◆ ASSIGNED TASK ◆
For this exercise, retype every record below exactly and keep the pictures out.

◆ DATA EXTRACTS ◆

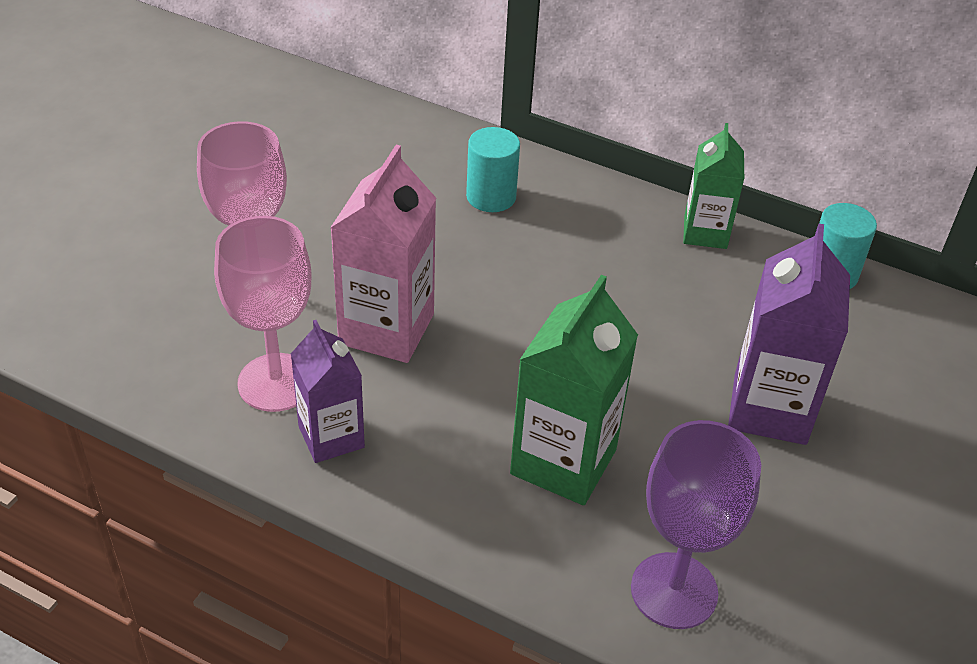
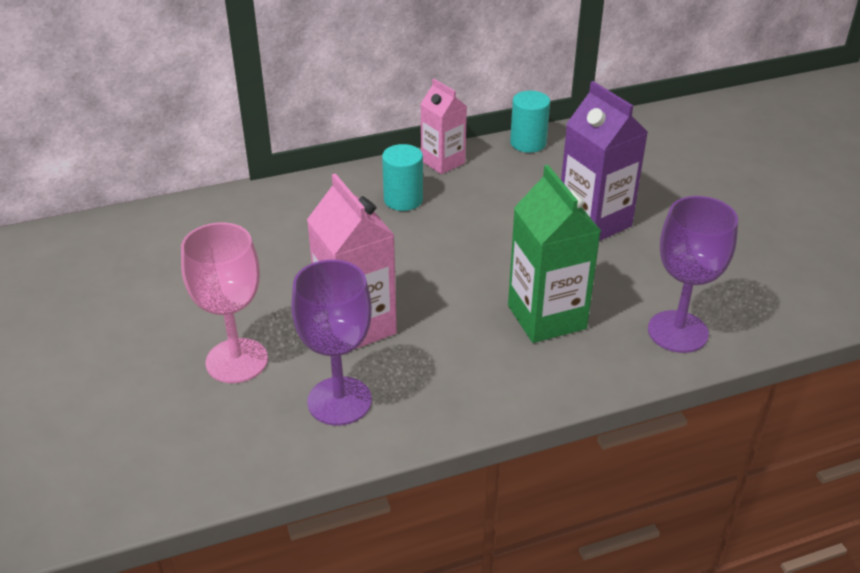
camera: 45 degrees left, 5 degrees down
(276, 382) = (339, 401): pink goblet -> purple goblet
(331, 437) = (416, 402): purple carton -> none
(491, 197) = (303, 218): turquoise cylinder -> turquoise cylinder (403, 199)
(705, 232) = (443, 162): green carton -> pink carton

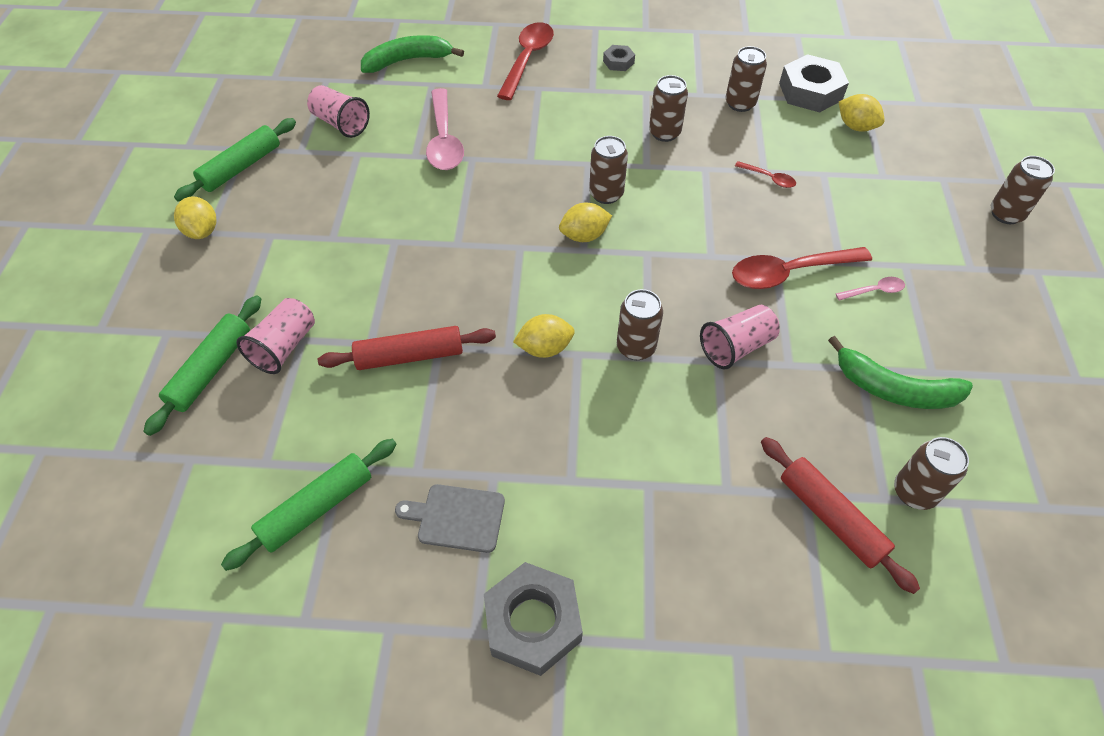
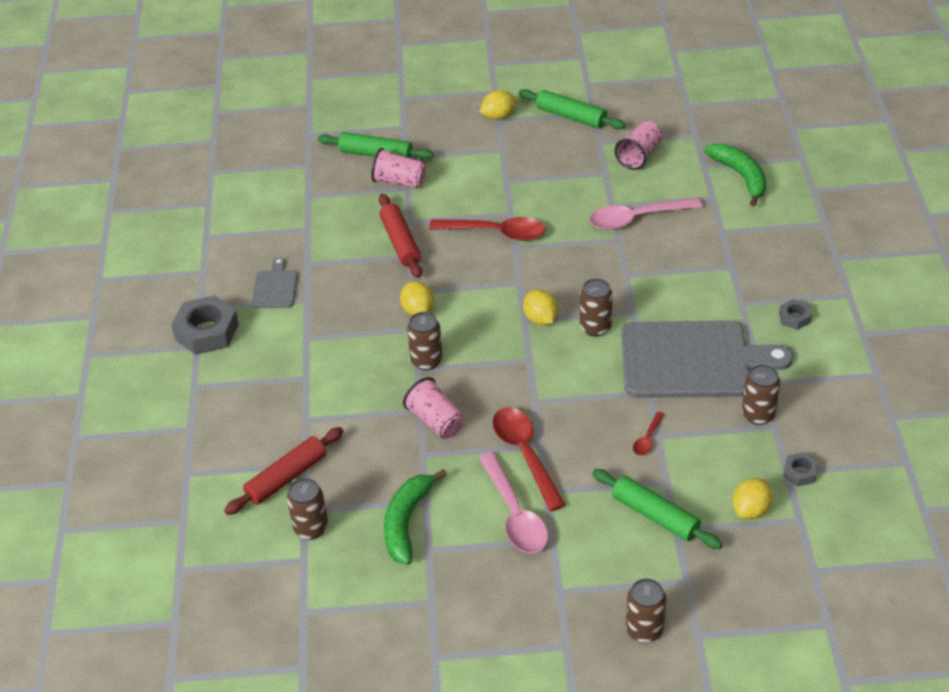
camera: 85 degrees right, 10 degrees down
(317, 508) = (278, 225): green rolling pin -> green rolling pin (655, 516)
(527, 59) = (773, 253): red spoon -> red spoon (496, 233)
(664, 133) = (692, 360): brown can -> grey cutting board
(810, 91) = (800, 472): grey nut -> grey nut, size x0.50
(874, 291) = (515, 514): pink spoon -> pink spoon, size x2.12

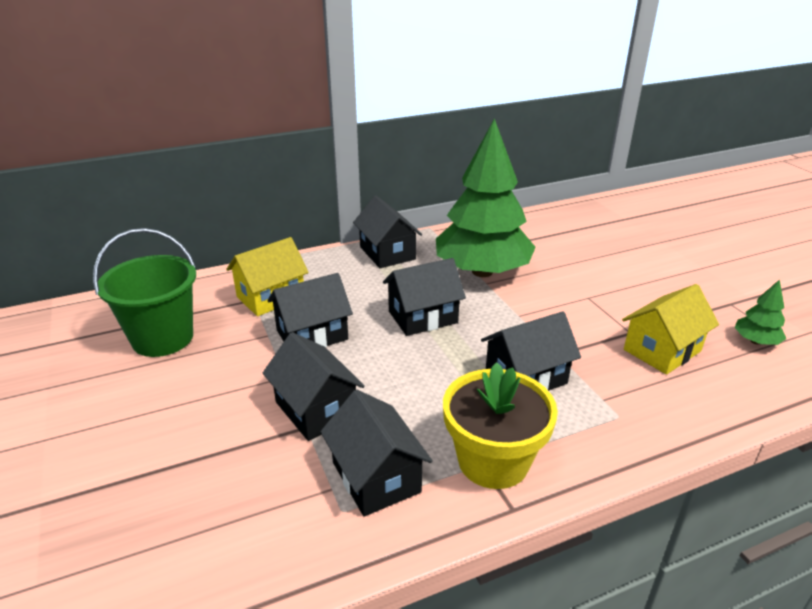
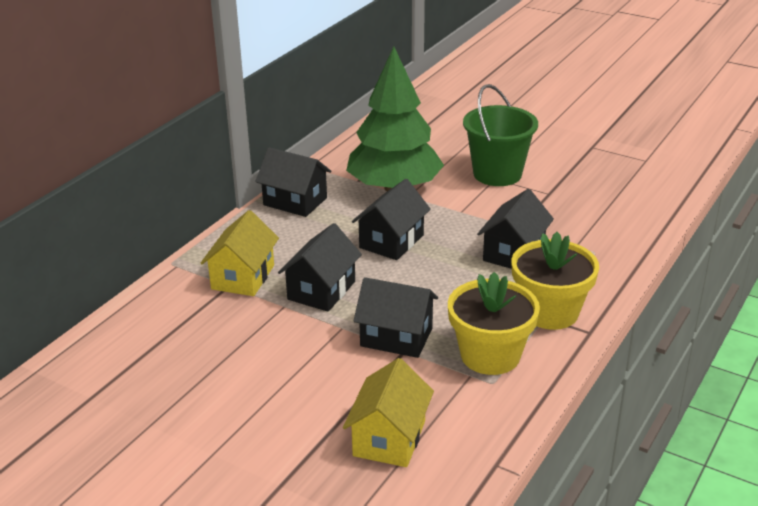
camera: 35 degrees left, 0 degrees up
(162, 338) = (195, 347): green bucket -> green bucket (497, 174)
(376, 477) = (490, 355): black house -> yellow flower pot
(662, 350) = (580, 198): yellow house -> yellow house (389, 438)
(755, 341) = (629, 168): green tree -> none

◆ RESULT ◆
camera: 45 degrees left, 5 degrees down
(276, 382) = (339, 401): pink goblet -> purple goblet
(331, 437) = (416, 402): purple carton -> none
(491, 197) = (303, 218): turquoise cylinder -> turquoise cylinder (403, 199)
(705, 232) = (443, 162): green carton -> pink carton

camera: 85 degrees right, 10 degrees down
(317, 508) = (278, 225): green rolling pin -> green rolling pin (655, 516)
(527, 59) = (773, 253): red spoon -> red spoon (496, 233)
(664, 133) = (692, 360): brown can -> grey cutting board
(810, 91) = (800, 472): grey nut -> grey nut, size x0.50
(874, 291) = (515, 514): pink spoon -> pink spoon, size x2.12

camera: 35 degrees left, 0 degrees up
(162, 338) = (195, 347): green bucket -> green bucket (497, 174)
(376, 477) = (490, 355): black house -> yellow flower pot
(662, 350) = (580, 198): yellow house -> yellow house (389, 438)
(755, 341) = (629, 168): green tree -> none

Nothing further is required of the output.